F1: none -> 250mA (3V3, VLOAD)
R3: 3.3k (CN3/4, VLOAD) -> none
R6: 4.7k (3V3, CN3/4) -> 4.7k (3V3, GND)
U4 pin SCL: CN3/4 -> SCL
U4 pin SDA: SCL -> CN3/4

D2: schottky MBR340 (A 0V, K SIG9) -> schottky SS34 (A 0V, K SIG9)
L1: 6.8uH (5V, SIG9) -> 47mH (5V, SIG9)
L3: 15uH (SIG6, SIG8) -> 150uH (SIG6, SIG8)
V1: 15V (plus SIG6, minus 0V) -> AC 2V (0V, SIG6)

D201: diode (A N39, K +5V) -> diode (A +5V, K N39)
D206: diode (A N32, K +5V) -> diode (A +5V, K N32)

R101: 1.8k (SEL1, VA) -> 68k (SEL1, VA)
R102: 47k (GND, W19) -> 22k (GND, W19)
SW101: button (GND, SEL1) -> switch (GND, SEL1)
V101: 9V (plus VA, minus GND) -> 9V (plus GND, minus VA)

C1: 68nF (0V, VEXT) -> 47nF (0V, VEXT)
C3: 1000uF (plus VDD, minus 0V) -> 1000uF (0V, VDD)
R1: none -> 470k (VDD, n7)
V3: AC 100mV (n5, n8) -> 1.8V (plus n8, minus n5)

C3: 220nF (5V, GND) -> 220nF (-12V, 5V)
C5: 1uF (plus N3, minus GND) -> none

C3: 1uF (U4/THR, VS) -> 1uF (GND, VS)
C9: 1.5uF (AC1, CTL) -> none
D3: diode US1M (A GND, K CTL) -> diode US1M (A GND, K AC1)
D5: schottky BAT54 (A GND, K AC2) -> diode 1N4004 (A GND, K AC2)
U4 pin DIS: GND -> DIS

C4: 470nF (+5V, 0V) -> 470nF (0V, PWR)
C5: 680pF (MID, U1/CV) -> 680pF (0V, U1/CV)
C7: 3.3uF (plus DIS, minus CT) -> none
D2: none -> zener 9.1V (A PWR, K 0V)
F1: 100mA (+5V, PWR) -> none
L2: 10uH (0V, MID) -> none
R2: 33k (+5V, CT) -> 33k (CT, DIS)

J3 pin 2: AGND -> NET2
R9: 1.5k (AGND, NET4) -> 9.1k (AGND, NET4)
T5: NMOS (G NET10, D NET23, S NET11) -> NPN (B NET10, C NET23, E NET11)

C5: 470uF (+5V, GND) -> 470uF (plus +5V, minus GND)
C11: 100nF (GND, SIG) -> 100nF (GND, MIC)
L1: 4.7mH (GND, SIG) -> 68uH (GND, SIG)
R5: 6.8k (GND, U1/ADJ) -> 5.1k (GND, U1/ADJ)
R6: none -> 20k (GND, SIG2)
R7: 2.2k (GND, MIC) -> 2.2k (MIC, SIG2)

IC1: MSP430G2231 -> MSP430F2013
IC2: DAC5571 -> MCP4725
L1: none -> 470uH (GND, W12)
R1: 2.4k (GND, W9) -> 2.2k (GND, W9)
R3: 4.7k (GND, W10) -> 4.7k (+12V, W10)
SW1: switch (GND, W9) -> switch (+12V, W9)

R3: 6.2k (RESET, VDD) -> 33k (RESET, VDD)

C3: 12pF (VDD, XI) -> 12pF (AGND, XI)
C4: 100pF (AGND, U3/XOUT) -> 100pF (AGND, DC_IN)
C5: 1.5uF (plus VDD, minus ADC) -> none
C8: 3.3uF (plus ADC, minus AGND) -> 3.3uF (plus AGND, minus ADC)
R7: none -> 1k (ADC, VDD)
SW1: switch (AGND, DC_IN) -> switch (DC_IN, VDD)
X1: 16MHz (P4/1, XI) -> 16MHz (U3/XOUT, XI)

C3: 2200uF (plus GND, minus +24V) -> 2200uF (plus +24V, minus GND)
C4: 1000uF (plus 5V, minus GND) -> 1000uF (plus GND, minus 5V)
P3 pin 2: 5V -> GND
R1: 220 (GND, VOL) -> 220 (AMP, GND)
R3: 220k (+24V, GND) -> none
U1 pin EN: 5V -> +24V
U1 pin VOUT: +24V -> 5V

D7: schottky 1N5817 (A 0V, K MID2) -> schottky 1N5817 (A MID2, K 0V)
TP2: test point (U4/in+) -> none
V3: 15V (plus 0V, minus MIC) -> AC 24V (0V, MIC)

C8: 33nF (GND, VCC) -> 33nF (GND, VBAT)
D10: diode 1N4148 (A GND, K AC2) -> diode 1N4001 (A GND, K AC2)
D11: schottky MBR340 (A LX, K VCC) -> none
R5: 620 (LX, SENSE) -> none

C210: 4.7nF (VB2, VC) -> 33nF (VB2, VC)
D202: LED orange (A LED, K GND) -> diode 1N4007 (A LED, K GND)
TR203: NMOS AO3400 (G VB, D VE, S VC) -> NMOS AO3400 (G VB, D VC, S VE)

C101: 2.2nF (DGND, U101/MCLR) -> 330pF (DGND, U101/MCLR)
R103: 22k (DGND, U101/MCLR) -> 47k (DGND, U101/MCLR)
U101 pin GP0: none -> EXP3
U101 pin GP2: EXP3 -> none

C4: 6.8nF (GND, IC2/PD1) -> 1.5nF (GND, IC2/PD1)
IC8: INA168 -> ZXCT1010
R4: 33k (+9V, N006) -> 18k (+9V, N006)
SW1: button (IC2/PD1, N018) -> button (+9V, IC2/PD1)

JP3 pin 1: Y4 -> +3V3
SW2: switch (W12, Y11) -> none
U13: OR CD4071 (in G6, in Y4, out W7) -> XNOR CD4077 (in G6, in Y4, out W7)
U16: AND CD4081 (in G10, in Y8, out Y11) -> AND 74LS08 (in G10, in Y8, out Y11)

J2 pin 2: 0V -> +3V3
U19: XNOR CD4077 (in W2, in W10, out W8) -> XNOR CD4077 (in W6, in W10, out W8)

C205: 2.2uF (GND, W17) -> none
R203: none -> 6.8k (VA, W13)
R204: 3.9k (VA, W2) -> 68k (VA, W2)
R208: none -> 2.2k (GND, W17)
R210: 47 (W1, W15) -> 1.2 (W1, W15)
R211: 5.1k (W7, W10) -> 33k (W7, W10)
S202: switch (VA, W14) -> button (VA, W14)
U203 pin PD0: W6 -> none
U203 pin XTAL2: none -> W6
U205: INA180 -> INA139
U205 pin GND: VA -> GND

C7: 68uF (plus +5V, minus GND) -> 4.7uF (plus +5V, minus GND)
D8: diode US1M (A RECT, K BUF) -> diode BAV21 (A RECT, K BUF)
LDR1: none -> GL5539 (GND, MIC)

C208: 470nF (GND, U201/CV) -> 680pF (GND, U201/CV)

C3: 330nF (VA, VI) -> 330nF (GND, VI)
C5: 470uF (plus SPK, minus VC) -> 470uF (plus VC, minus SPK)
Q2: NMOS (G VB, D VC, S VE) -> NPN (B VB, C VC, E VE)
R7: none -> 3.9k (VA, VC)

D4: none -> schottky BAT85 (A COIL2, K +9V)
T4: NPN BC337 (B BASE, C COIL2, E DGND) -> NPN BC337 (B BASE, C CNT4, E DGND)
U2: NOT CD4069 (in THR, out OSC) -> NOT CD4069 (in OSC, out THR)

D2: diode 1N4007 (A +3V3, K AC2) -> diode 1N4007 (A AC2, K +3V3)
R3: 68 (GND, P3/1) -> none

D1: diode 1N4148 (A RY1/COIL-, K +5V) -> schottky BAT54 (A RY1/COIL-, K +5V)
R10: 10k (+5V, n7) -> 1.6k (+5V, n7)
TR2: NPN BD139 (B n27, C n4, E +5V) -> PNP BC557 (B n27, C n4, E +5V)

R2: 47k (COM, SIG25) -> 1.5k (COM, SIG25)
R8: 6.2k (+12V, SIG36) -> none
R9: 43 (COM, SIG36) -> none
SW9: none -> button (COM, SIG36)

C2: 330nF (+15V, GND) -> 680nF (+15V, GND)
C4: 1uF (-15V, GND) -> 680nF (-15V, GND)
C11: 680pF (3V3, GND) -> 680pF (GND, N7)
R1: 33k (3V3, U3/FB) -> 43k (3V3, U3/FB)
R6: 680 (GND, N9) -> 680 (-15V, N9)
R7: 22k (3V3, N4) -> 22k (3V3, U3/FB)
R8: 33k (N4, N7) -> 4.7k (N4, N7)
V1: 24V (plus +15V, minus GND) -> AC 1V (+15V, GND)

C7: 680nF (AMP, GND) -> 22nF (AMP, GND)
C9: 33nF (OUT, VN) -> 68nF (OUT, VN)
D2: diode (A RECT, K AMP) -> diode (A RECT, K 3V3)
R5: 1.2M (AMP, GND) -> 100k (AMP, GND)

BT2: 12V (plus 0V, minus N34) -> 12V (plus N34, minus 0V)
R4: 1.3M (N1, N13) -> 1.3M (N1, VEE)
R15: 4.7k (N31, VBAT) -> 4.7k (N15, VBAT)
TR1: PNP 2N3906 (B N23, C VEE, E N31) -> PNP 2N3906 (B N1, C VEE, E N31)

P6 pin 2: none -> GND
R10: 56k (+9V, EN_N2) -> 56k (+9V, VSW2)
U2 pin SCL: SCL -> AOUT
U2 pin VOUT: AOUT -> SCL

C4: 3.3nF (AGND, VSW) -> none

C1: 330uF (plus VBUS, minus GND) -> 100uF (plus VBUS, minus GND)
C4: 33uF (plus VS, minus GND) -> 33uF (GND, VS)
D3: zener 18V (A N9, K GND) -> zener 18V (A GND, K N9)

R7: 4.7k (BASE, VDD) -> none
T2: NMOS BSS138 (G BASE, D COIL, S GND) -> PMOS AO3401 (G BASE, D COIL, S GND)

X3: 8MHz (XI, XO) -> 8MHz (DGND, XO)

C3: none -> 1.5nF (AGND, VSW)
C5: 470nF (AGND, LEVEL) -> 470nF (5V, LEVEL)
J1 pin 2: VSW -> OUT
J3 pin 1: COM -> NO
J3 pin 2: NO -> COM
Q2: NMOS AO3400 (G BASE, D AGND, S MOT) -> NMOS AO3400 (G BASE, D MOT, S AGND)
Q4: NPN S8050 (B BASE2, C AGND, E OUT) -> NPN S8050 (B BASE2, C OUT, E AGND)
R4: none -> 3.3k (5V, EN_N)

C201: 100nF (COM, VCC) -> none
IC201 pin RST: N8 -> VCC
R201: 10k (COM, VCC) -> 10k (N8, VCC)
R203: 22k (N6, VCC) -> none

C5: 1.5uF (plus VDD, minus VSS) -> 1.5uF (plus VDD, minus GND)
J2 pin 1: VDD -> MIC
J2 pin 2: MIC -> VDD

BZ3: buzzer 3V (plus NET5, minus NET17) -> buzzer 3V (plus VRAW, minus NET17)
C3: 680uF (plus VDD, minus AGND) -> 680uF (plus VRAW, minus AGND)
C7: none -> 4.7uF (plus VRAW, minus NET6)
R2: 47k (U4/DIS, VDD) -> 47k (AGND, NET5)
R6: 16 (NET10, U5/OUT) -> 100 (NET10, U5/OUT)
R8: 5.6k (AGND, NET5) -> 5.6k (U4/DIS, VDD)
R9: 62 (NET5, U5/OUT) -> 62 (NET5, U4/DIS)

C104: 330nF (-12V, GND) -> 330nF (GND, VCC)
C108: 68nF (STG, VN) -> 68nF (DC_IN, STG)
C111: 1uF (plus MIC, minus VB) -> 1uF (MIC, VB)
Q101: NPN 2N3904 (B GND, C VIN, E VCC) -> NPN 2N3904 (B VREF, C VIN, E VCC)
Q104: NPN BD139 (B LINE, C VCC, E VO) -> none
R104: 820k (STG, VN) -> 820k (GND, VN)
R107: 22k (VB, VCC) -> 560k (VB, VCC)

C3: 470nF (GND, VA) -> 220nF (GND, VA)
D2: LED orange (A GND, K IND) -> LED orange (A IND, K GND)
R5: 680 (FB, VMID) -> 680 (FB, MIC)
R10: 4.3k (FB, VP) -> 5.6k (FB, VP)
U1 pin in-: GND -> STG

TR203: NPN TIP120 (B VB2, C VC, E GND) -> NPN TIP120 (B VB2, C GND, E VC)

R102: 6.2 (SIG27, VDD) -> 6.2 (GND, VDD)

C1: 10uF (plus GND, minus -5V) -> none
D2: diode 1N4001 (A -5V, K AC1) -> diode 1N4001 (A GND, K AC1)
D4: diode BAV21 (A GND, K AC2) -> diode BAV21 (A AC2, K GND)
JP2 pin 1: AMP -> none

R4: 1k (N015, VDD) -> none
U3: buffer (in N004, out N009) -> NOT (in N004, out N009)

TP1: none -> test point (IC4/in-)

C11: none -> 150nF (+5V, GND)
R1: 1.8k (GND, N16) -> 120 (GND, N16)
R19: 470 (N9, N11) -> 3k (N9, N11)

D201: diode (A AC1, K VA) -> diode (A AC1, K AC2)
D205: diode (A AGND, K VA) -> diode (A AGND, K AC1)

● INSTRUCTIONS FOR THE TASK: Could you please copy the lines above exactly, beginning at the first and ending at the line that contains "U4 pin DIS: GND -> DIS"?

● RESULT FOR THIS TASK:
F1: none -> 250mA (3V3, VLOAD)
R3: 3.3k (CN3/4, VLOAD) -> none
R6: 4.7k (3V3, CN3/4) -> 4.7k (3V3, GND)
U4 pin SCL: CN3/4 -> SCL
U4 pin SDA: SCL -> CN3/4

D2: schottky MBR340 (A 0V, K SIG9) -> schottky SS34 (A 0V, K SIG9)
L1: 6.8uH (5V, SIG9) -> 47mH (5V, SIG9)
L3: 15uH (SIG6, SIG8) -> 150uH (SIG6, SIG8)
V1: 15V (plus SIG6, minus 0V) -> AC 2V (0V, SIG6)

D201: diode (A N39, K +5V) -> diode (A +5V, K N39)
D206: diode (A N32, K +5V) -> diode (A +5V, K N32)

R101: 1.8k (SEL1, VA) -> 68k (SEL1, VA)
R102: 47k (GND, W19) -> 22k (GND, W19)
SW101: button (GND, SEL1) -> switch (GND, SEL1)
V101: 9V (plus VA, minus GND) -> 9V (plus GND, minus VA)

C1: 68nF (0V, VEXT) -> 47nF (0V, VEXT)
C3: 1000uF (plus VDD, minus 0V) -> 1000uF (0V, VDD)
R1: none -> 470k (VDD, n7)
V3: AC 100mV (n5, n8) -> 1.8V (plus n8, minus n5)

C3: 220nF (5V, GND) -> 220nF (-12V, 5V)
C5: 1uF (plus N3, minus GND) -> none

C3: 1uF (U4/THR, VS) -> 1uF (GND, VS)
C9: 1.5uF (AC1, CTL) -> none
D3: diode US1M (A GND, K CTL) -> diode US1M (A GND, K AC1)
D5: schottky BAT54 (A GND, K AC2) -> diode 1N4004 (A GND, K AC2)
U4 pin DIS: GND -> DIS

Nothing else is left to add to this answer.